• **Assignment**:
From the data below, set down exactly the lines between the one holding "appeared,,,kalkulator [różowy],235 127" and the one holding "spun,latarka [niebieski],364 41", inclusive, and no others.

BEGIN Study material

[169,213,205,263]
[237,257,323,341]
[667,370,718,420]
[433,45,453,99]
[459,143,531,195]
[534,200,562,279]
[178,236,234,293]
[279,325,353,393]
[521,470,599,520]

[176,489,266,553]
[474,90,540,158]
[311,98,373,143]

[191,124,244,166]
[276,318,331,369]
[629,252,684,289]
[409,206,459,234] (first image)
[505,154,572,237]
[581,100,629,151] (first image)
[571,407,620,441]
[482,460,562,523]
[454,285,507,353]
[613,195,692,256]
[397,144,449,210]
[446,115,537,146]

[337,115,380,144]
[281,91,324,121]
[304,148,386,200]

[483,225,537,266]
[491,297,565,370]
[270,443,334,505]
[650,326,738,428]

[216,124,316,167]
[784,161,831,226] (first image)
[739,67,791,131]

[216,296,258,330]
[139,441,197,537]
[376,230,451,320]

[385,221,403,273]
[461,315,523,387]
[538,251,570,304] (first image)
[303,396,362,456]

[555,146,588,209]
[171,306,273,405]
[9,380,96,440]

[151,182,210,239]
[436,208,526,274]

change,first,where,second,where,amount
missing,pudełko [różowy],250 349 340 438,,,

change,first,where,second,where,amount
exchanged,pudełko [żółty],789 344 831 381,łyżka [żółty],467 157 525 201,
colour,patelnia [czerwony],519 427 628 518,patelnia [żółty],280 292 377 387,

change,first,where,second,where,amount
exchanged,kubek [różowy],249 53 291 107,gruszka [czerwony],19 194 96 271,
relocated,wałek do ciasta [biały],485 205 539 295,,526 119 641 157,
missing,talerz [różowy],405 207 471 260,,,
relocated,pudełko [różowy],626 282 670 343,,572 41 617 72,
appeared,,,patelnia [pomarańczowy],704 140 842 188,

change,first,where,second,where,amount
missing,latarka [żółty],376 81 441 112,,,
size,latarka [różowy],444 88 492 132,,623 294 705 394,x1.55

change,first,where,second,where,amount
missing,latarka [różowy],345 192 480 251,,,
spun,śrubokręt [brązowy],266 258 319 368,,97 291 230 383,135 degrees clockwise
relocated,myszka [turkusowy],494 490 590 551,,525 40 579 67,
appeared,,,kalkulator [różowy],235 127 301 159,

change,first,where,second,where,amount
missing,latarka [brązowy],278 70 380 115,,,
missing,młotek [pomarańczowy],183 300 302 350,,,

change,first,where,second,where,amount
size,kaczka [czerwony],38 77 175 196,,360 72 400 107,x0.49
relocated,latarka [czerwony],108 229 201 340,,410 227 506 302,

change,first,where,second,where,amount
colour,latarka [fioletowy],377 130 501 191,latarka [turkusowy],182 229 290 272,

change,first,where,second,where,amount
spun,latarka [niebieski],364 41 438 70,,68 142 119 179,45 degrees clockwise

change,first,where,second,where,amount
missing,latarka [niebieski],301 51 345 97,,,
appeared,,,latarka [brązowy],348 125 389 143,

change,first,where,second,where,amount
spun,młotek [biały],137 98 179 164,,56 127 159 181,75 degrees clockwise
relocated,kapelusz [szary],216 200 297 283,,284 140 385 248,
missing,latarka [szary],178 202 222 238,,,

END Study material

• **Reply**:
appeared,,,kalkulator [różowy],235 127 301 159,

change,first,where,second,where,amount
missing,latarka [brązowy],278 70 380 115,,,
missing,młotek [pomarańczowy],183 300 302 350,,,

change,first,where,second,where,amount
size,kaczka [czerwony],38 77 175 196,,360 72 400 107,x0.49
relocated,latarka [czerwony],108 229 201 340,,410 227 506 302,

change,first,where,second,where,amount
colour,latarka [fioletowy],377 130 501 191,latarka [turkusowy],182 229 290 272,

change,first,where,second,where,amount
spun,latarka [niebieski],364 41 438 70,,68 142 119 179,45 degrees clockwise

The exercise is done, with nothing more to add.